◆ Exercise inputs ◆
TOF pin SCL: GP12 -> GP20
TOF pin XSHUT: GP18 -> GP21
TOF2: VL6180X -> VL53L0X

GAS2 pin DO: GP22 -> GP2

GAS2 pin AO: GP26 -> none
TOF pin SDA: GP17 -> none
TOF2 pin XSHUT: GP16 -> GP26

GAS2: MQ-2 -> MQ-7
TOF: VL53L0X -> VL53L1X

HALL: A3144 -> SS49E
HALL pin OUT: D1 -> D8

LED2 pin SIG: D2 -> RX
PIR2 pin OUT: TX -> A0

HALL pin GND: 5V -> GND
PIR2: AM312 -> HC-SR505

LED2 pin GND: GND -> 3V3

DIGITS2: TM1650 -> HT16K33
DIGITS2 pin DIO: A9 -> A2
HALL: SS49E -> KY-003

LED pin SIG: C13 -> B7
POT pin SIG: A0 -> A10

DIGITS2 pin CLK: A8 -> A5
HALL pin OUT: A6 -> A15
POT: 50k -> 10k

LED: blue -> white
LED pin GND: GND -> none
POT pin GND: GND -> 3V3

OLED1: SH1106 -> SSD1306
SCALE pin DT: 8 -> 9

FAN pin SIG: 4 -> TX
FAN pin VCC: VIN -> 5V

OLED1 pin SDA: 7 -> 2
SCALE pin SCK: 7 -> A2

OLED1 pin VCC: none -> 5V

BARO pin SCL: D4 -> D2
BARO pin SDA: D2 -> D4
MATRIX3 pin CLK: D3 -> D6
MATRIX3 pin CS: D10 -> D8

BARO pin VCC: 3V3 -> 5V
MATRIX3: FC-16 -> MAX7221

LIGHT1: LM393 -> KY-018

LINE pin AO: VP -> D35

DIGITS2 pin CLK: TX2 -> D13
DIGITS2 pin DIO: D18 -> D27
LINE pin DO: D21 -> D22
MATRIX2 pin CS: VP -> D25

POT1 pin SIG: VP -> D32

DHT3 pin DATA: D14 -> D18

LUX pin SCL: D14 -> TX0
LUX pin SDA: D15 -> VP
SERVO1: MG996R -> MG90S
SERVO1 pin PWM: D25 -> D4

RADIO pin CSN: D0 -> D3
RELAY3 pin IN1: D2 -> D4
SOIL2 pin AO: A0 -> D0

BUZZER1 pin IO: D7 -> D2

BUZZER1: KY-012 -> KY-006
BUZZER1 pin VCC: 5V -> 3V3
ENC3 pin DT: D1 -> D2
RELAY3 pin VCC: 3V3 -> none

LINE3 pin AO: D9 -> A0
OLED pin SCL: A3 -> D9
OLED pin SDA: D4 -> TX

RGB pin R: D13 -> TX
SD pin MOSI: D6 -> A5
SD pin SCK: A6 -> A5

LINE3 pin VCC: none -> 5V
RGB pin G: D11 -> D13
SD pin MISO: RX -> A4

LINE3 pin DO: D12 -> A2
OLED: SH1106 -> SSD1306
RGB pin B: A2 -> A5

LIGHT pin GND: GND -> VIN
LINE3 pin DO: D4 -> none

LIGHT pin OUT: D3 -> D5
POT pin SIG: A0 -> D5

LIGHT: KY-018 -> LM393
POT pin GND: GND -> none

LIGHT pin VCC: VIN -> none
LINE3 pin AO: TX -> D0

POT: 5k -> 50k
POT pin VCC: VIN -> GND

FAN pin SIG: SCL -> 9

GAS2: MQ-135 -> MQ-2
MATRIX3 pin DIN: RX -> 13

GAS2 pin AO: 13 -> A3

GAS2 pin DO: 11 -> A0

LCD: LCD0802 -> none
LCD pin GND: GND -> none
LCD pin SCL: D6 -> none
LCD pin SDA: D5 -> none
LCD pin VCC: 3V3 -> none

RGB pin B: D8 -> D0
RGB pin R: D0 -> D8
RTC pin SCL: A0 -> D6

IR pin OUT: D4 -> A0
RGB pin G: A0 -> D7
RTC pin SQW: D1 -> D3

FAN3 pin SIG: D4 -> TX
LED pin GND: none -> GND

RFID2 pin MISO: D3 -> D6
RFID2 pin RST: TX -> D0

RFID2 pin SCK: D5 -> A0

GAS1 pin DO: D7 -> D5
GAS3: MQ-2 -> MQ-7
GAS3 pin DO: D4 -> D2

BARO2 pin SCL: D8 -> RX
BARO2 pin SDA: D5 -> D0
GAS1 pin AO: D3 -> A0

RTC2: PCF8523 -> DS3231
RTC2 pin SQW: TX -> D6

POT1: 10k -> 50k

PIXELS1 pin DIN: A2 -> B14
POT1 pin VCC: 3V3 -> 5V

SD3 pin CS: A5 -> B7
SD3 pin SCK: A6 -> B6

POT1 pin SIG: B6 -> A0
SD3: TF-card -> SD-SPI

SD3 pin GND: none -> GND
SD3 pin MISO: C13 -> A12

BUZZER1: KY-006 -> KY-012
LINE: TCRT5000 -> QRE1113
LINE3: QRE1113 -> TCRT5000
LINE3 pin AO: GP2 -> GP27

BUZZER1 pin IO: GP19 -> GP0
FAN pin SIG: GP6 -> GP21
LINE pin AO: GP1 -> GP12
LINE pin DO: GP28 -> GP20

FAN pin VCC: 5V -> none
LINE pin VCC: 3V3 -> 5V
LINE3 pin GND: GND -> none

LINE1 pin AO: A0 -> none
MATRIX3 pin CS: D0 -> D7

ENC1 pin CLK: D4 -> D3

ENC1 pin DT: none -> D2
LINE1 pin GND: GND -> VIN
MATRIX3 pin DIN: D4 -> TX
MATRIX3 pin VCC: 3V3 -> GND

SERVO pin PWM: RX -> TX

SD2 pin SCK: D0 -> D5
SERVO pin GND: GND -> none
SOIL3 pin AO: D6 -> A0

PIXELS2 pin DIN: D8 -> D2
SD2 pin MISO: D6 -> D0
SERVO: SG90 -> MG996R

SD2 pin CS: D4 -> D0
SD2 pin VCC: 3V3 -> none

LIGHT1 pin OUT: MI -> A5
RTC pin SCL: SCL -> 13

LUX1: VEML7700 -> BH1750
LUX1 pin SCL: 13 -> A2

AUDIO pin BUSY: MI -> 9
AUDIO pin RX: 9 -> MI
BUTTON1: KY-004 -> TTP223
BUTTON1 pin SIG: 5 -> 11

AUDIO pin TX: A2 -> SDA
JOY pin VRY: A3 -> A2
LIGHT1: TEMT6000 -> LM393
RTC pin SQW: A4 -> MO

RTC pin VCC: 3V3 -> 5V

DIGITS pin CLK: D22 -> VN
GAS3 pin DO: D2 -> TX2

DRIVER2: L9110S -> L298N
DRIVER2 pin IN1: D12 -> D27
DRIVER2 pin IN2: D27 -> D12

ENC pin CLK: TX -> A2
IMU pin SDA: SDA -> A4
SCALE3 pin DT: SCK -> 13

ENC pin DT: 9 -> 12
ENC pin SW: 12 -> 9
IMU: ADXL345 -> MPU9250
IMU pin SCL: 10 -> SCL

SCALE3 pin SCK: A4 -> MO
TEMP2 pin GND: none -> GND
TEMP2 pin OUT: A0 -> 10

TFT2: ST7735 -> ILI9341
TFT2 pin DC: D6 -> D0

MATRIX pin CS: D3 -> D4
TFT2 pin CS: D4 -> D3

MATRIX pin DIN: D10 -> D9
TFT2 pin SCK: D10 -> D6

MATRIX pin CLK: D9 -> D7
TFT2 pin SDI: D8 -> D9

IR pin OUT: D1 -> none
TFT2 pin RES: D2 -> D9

◆ Task goal ◆
Write a verbatim copy of the listing above.

◆ Answer to this task ◆
TOF pin SCL: GP12 -> GP20
TOF pin XSHUT: GP18 -> GP21
TOF2: VL6180X -> VL53L0X

GAS2 pin DO: GP22 -> GP2

GAS2 pin AO: GP26 -> none
TOF pin SDA: GP17 -> none
TOF2 pin XSHUT: GP16 -> GP26

GAS2: MQ-2 -> MQ-7
TOF: VL53L0X -> VL53L1X

HALL: A3144 -> SS49E
HALL pin OUT: D1 -> D8

LED2 pin SIG: D2 -> RX
PIR2 pin OUT: TX -> A0

HALL pin GND: 5V -> GND
PIR2: AM312 -> HC-SR505

LED2 pin GND: GND -> 3V3

DIGITS2: TM1650 -> HT16K33
DIGITS2 pin DIO: A9 -> A2
HALL: SS49E -> KY-003

LED pin SIG: C13 -> B7
POT pin SIG: A0 -> A10

DIGITS2 pin CLK: A8 -> A5
HALL pin OUT: A6 -> A15
POT: 50k -> 10k

LED: blue -> white
LED pin GND: GND -> none
POT pin GND: GND -> 3V3

OLED1: SH1106 -> SSD1306
SCALE pin DT: 8 -> 9

FAN pin SIG: 4 -> TX
FAN pin VCC: VIN -> 5V

OLED1 pin SDA: 7 -> 2
SCALE pin SCK: 7 -> A2

OLED1 pin VCC: none -> 5V

BARO pin SCL: D4 -> D2
BARO pin SDA: D2 -> D4
MATRIX3 pin CLK: D3 -> D6
MATRIX3 pin CS: D10 -> D8

BARO pin VCC: 3V3 -> 5V
MATRIX3: FC-16 -> MAX7221

LIGHT1: LM393 -> KY-018

LINE pin AO: VP -> D35

DIGITS2 pin CLK: TX2 -> D13
DIGITS2 pin DIO: D18 -> D27
LINE pin DO: D21 -> D22
MATRIX2 pin CS: VP -> D25

POT1 pin SIG: VP -> D32

DHT3 pin DATA: D14 -> D18

LUX pin SCL: D14 -> TX0
LUX pin SDA: D15 -> VP
SERVO1: MG996R -> MG90S
SERVO1 pin PWM: D25 -> D4

RADIO pin CSN: D0 -> D3
RELAY3 pin IN1: D2 -> D4
SOIL2 pin AO: A0 -> D0

BUZZER1 pin IO: D7 -> D2

BUZZER1: KY-012 -> KY-006
BUZZER1 pin VCC: 5V -> 3V3
ENC3 pin DT: D1 -> D2
RELAY3 pin VCC: 3V3 -> none

LINE3 pin AO: D9 -> A0
OLED pin SCL: A3 -> D9
OLED pin SDA: D4 -> TX

RGB pin R: D13 -> TX
SD pin MOSI: D6 -> A5
SD pin SCK: A6 -> A5

LINE3 pin VCC: none -> 5V
RGB pin G: D11 -> D13
SD pin MISO: RX -> A4

LINE3 pin DO: D12 -> A2
OLED: SH1106 -> SSD1306
RGB pin B: A2 -> A5

LIGHT pin GND: GND -> VIN
LINE3 pin DO: D4 -> none

LIGHT pin OUT: D3 -> D5
POT pin SIG: A0 -> D5

LIGHT: KY-018 -> LM393
POT pin GND: GND -> none

LIGHT pin VCC: VIN -> none
LINE3 pin AO: TX -> D0

POT: 5k -> 50k
POT pin VCC: VIN -> GND

FAN pin SIG: SCL -> 9

GAS2: MQ-135 -> MQ-2
MATRIX3 pin DIN: RX -> 13

GAS2 pin AO: 13 -> A3

GAS2 pin DO: 11 -> A0

LCD: LCD0802 -> none
LCD pin GND: GND -> none
LCD pin SCL: D6 -> none
LCD pin SDA: D5 -> none
LCD pin VCC: 3V3 -> none

RGB pin B: D8 -> D0
RGB pin R: D0 -> D8
RTC pin SCL: A0 -> D6

IR pin OUT: D4 -> A0
RGB pin G: A0 -> D7
RTC pin SQW: D1 -> D3

FAN3 pin SIG: D4 -> TX
LED pin GND: none -> GND

RFID2 pin MISO: D3 -> D6
RFID2 pin RST: TX -> D0

RFID2 pin SCK: D5 -> A0

GAS1 pin DO: D7 -> D5
GAS3: MQ-2 -> MQ-7
GAS3 pin DO: D4 -> D2

BARO2 pin SCL: D8 -> RX
BARO2 pin SDA: D5 -> D0
GAS1 pin AO: D3 -> A0

RTC2: PCF8523 -> DS3231
RTC2 pin SQW: TX -> D6

POT1: 10k -> 50k

PIXELS1 pin DIN: A2 -> B14
POT1 pin VCC: 3V3 -> 5V

SD3 pin CS: A5 -> B7
SD3 pin SCK: A6 -> B6

POT1 pin SIG: B6 -> A0
SD3: TF-card -> SD-SPI

SD3 pin GND: none -> GND
SD3 pin MISO: C13 -> A12

BUZZER1: KY-006 -> KY-012
LINE: TCRT5000 -> QRE1113
LINE3: QRE1113 -> TCRT5000
LINE3 pin AO: GP2 -> GP27

BUZZER1 pin IO: GP19 -> GP0
FAN pin SIG: GP6 -> GP21
LINE pin AO: GP1 -> GP12
LINE pin DO: GP28 -> GP20

FAN pin VCC: 5V -> none
LINE pin VCC: 3V3 -> 5V
LINE3 pin GND: GND -> none

LINE1 pin AO: A0 -> none
MATRIX3 pin CS: D0 -> D7

ENC1 pin CLK: D4 -> D3

ENC1 pin DT: none -> D2
LINE1 pin GND: GND -> VIN
MATRIX3 pin DIN: D4 -> TX
MATRIX3 pin VCC: 3V3 -> GND

SERVO pin PWM: RX -> TX

SD2 pin SCK: D0 -> D5
SERVO pin GND: GND -> none
SOIL3 pin AO: D6 -> A0

PIXELS2 pin DIN: D8 -> D2
SD2 pin MISO: D6 -> D0
SERVO: SG90 -> MG996R

SD2 pin CS: D4 -> D0
SD2 pin VCC: 3V3 -> none

LIGHT1 pin OUT: MI -> A5
RTC pin SCL: SCL -> 13

LUX1: VEML7700 -> BH1750
LUX1 pin SCL: 13 -> A2

AUDIO pin BUSY: MI -> 9
AUDIO pin RX: 9 -> MI
BUTTON1: KY-004 -> TTP223
BUTTON1 pin SIG: 5 -> 11

AUDIO pin TX: A2 -> SDA
JOY pin VRY: A3 -> A2
LIGHT1: TEMT6000 -> LM393
RTC pin SQW: A4 -> MO

RTC pin VCC: 3V3 -> 5V

DIGITS pin CLK: D22 -> VN
GAS3 pin DO: D2 -> TX2

DRIVER2: L9110S -> L298N
DRIVER2 pin IN1: D12 -> D27
DRIVER2 pin IN2: D27 -> D12

ENC pin CLK: TX -> A2
IMU pin SDA: SDA -> A4
SCALE3 pin DT: SCK -> 13

ENC pin DT: 9 -> 12
ENC pin SW: 12 -> 9
IMU: ADXL345 -> MPU9250
IMU pin SCL: 10 -> SCL

SCALE3 pin SCK: A4 -> MO
TEMP2 pin GND: none -> GND
TEMP2 pin OUT: A0 -> 10

TFT2: ST7735 -> ILI9341
TFT2 pin DC: D6 -> D0

MATRIX pin CS: D3 -> D4
TFT2 pin CS: D4 -> D3

MATRIX pin DIN: D10 -> D9
TFT2 pin SCK: D10 -> D6

MATRIX pin CLK: D9 -> D7
TFT2 pin SDI: D8 -> D9

IR pin OUT: D1 -> none
TFT2 pin RES: D2 -> D9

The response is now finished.